(Dataset entries)
···

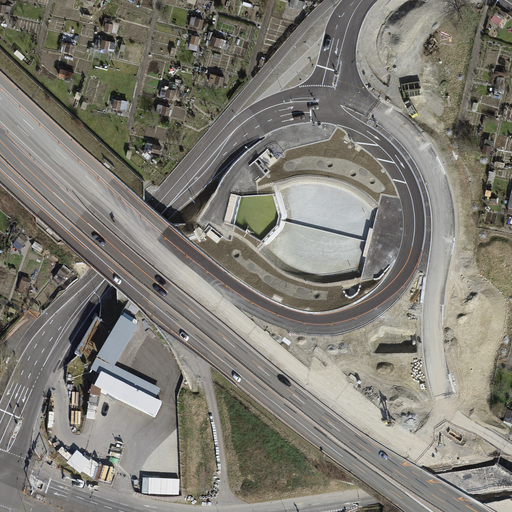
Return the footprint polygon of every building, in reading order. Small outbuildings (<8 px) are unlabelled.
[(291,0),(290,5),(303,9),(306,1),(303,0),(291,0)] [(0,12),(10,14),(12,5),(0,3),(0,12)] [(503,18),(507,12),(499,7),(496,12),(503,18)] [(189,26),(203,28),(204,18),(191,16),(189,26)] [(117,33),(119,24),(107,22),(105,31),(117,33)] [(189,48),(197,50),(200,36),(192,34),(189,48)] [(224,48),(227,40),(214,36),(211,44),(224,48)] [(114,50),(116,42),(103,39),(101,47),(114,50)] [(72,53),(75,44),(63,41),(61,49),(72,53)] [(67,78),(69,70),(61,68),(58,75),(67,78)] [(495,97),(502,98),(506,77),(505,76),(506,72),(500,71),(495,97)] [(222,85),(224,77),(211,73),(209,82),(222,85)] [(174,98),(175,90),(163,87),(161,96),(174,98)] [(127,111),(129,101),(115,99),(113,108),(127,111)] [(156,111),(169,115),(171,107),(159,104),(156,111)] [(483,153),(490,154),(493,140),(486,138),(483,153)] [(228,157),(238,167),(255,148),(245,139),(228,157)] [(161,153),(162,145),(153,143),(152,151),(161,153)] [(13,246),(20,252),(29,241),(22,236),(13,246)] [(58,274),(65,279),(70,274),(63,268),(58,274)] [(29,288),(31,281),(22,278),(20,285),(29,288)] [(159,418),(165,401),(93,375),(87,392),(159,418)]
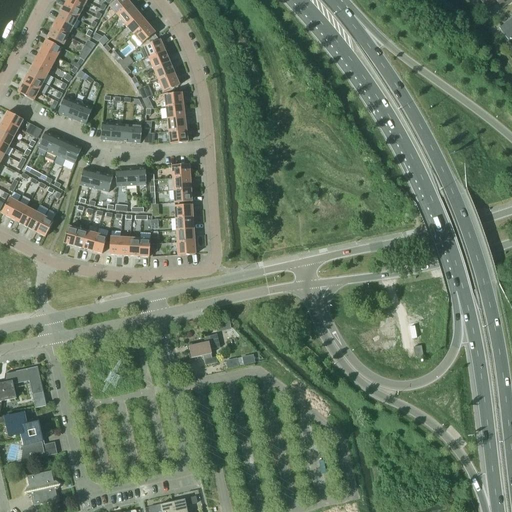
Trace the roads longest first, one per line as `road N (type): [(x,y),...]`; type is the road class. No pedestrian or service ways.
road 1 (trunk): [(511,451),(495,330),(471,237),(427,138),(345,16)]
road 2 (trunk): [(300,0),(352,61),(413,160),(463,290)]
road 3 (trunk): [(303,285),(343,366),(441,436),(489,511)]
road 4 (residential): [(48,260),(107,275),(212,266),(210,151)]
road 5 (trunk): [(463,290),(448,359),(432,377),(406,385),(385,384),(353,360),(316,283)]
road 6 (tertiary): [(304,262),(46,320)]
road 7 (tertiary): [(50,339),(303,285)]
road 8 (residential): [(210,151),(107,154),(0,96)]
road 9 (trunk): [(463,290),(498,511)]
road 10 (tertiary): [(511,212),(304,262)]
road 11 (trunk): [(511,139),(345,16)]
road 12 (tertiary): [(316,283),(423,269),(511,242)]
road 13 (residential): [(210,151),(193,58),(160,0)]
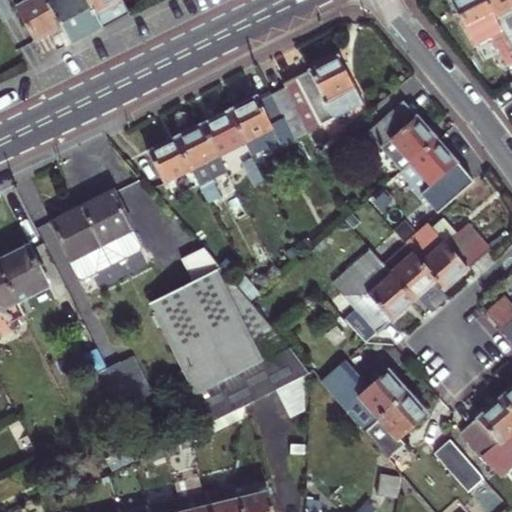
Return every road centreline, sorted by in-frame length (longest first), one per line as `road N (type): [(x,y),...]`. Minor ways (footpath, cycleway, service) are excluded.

···

§ **Work to complete**
Repeat the lines starting with the line containing "Trace the roads" and going on through the line containing "road 12 (tertiary): [(316,283),(423,269),(511,242)]", substituting "road category" for "road class" and leaving everything else unchanged.

§ **Response**
Trace the roads longest first, one per line as `road N (type): [(x,y),...]`; type is the road category. No pedestrian or service ways.
road 1 (trunk): [(511,451),(495,330),(471,237),(427,138),(345,16)]
road 2 (trunk): [(300,0),(352,61),(413,160),(463,290)]
road 3 (trunk): [(303,285),(343,366),(441,436),(489,511)]
road 4 (residential): [(48,260),(107,275),(212,266),(210,151)]
road 5 (trunk): [(463,290),(448,359),(432,377),(406,385),(385,384),(353,360),(316,283)]
road 6 (tertiary): [(304,262),(46,320)]
road 7 (tertiary): [(50,339),(303,285)]
road 8 (residential): [(210,151),(107,154),(0,96)]
road 9 (trunk): [(463,290),(498,511)]
road 10 (tertiary): [(511,212),(304,262)]
road 11 (trunk): [(511,139),(345,16)]
road 12 (tertiary): [(316,283),(423,269),(511,242)]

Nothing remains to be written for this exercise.